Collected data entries
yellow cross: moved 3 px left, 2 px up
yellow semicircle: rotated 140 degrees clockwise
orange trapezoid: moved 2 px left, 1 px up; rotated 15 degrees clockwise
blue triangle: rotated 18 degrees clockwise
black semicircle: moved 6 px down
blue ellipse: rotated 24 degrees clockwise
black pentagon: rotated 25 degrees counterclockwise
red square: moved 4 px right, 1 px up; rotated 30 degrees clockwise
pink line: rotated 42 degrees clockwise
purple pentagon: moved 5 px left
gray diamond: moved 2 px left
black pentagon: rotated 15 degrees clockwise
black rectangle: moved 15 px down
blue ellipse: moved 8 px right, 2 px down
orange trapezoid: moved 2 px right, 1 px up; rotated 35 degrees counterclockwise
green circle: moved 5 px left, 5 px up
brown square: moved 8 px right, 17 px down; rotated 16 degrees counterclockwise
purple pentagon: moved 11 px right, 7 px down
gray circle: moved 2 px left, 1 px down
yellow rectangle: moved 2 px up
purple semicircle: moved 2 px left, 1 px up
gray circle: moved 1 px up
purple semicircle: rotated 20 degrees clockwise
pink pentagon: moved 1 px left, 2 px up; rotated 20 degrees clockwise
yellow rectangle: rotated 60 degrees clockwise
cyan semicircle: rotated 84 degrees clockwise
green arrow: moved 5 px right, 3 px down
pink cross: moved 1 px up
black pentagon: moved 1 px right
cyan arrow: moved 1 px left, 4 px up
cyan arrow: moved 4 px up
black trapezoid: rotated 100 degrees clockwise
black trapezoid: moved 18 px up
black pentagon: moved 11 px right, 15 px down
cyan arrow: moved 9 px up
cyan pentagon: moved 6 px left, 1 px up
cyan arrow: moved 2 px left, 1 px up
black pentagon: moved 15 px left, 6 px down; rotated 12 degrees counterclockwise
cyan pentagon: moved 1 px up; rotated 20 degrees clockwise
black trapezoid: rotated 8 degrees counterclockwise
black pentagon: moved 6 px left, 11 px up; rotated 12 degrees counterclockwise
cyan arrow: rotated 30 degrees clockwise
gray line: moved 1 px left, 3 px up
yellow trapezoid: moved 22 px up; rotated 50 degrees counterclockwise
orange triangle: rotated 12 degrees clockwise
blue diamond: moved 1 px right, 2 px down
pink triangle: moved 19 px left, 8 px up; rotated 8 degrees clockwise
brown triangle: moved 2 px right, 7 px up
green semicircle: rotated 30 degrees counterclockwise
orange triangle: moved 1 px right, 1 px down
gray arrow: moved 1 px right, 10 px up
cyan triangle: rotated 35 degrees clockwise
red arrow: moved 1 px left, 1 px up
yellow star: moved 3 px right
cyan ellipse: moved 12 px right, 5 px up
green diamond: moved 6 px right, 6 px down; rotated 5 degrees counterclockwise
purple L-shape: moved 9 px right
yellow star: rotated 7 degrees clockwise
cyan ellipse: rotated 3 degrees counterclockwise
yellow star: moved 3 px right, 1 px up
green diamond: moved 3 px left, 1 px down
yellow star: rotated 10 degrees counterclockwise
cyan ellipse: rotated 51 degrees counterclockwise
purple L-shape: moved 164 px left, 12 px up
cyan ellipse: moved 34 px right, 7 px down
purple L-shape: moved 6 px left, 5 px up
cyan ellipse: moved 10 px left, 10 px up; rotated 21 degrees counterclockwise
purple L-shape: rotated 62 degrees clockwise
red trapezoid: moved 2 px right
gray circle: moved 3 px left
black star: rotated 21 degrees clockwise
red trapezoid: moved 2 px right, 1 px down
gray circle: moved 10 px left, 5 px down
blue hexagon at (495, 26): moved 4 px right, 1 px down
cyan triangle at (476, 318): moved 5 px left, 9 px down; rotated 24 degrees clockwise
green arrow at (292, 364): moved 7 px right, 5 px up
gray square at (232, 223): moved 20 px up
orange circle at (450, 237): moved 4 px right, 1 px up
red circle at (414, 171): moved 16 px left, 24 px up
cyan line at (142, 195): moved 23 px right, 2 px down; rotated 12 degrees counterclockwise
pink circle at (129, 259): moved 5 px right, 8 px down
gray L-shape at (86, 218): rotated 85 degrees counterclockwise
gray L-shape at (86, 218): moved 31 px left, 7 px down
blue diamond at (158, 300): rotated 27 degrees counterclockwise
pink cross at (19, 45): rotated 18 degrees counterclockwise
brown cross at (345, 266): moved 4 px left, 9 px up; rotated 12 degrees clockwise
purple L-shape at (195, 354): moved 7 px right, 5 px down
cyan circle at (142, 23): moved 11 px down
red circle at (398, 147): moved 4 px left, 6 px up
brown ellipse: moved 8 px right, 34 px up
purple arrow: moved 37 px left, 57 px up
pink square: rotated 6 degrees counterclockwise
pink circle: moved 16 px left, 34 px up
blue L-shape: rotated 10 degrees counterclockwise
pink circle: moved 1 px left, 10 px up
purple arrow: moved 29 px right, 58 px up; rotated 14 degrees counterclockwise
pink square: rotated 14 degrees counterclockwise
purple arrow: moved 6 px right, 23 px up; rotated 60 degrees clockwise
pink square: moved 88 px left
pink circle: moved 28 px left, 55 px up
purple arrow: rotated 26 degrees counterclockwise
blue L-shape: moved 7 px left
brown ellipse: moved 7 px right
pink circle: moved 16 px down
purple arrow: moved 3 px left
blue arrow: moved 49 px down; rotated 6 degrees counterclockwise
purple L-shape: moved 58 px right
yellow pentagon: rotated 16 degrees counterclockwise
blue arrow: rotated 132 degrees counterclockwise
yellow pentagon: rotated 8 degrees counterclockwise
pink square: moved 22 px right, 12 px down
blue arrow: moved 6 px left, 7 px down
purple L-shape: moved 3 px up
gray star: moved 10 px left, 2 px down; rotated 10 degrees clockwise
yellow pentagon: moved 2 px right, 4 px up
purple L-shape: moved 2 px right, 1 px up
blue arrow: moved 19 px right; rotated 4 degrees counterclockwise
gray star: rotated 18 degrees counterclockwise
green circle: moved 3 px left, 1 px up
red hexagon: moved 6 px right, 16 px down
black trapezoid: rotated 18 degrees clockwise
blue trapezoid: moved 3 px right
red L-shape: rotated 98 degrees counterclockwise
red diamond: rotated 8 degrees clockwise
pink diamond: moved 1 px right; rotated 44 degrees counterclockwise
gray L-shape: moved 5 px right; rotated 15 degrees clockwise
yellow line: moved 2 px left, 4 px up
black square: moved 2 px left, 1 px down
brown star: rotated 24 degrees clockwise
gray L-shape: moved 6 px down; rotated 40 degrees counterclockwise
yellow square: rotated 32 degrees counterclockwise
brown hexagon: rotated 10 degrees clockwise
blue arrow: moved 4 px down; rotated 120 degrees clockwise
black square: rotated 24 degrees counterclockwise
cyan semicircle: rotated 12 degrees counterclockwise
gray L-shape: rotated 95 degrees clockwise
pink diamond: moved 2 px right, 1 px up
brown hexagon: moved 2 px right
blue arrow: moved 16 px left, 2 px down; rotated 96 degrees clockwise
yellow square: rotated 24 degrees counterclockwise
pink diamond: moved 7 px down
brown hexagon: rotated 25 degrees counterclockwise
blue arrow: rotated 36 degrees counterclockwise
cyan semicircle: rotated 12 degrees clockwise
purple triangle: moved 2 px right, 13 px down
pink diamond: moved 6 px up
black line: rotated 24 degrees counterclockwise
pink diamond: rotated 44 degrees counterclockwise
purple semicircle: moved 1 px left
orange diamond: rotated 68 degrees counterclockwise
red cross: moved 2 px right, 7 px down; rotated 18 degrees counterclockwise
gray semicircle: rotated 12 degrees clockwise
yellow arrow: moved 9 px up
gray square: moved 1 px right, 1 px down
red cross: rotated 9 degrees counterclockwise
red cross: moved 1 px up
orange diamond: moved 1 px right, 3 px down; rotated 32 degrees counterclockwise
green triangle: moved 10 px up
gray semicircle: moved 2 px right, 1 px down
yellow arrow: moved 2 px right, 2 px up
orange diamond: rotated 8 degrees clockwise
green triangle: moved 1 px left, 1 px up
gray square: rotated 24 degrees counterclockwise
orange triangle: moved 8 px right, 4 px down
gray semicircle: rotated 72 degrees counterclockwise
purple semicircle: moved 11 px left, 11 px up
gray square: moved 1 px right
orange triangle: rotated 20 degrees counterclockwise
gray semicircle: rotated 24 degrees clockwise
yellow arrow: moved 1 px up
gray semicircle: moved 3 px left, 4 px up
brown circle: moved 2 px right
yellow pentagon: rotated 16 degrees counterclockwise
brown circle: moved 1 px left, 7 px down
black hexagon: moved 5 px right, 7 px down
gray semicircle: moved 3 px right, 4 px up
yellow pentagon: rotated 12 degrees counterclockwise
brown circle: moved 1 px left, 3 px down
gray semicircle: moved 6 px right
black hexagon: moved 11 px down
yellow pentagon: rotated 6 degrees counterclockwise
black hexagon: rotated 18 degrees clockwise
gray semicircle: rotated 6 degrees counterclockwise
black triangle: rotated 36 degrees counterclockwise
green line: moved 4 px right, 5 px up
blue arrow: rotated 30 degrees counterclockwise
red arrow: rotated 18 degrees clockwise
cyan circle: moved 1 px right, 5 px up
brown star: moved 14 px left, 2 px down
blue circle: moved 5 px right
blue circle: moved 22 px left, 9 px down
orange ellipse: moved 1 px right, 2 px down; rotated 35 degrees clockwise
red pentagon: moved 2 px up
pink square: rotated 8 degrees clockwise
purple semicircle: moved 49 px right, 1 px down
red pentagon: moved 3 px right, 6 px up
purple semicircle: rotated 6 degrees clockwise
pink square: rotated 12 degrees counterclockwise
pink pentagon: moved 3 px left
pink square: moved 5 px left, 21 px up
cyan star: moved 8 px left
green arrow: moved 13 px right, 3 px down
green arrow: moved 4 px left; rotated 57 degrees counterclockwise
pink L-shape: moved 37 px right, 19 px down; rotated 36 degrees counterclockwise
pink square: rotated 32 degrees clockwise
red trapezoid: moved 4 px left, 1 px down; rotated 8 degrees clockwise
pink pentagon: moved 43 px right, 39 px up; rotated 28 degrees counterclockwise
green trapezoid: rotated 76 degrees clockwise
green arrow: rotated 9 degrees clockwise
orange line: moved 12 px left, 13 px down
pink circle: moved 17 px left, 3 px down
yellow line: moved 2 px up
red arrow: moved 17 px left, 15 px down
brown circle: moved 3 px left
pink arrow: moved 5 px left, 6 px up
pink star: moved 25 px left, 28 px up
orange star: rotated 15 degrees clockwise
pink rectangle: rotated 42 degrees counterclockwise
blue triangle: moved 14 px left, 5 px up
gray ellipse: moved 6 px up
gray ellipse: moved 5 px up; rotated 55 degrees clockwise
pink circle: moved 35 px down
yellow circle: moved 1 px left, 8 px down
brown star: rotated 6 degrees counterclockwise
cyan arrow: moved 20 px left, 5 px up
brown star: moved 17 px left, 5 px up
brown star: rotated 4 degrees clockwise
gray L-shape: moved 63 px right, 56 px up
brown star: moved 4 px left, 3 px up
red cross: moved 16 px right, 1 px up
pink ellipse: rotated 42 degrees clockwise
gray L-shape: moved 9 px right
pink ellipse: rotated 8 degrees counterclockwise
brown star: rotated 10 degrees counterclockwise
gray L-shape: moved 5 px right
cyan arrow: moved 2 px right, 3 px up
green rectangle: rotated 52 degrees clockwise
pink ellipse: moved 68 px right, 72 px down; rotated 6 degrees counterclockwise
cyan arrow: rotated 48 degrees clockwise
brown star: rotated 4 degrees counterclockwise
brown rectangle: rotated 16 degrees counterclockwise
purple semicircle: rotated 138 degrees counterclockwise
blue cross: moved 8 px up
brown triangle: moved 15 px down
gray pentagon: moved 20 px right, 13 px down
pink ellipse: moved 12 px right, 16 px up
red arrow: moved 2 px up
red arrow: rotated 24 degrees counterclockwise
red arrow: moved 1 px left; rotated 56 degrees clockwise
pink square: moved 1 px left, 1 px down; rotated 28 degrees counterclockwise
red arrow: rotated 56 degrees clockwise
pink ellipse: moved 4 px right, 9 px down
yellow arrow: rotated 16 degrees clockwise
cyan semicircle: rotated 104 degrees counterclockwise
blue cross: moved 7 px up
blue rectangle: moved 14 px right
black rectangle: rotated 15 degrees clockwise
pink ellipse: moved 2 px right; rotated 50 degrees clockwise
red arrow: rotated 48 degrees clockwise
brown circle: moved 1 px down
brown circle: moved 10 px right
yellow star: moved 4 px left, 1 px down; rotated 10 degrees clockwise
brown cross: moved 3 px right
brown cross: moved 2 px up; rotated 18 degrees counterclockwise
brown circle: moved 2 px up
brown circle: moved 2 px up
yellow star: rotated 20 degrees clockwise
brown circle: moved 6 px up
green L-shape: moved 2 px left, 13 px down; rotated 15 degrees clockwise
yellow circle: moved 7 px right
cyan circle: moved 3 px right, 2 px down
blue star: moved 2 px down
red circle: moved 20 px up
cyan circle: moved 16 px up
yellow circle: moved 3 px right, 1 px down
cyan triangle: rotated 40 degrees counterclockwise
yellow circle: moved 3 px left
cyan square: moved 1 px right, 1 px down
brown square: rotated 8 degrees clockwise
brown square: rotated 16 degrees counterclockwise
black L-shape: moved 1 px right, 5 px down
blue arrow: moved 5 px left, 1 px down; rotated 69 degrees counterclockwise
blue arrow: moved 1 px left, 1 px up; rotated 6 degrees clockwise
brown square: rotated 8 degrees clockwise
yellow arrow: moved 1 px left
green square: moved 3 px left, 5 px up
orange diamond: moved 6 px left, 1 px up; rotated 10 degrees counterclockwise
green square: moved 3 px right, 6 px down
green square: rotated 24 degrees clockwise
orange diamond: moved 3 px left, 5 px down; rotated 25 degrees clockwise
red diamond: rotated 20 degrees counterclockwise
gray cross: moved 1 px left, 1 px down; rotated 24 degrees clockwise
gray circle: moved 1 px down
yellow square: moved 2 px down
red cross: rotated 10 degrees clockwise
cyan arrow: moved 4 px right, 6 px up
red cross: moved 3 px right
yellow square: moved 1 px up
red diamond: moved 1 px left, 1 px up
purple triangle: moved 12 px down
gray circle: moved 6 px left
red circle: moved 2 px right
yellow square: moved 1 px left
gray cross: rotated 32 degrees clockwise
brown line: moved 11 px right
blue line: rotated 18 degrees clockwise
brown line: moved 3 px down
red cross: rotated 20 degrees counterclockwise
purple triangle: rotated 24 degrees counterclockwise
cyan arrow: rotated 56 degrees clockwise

• **TASK TO CARRY OUT**:
Reproduce the lines of the material verbatim, starting at the beginning of the material and ending at the line containing "blue ellipse: rotated 24 degrees clockwise", with both ends included.

• **RESPONSE TO THIS EXERCISE**:
yellow cross: moved 3 px left, 2 px up
yellow semicircle: rotated 140 degrees clockwise
orange trapezoid: moved 2 px left, 1 px up; rotated 15 degrees clockwise
blue triangle: rotated 18 degrees clockwise
black semicircle: moved 6 px down
blue ellipse: rotated 24 degrees clockwise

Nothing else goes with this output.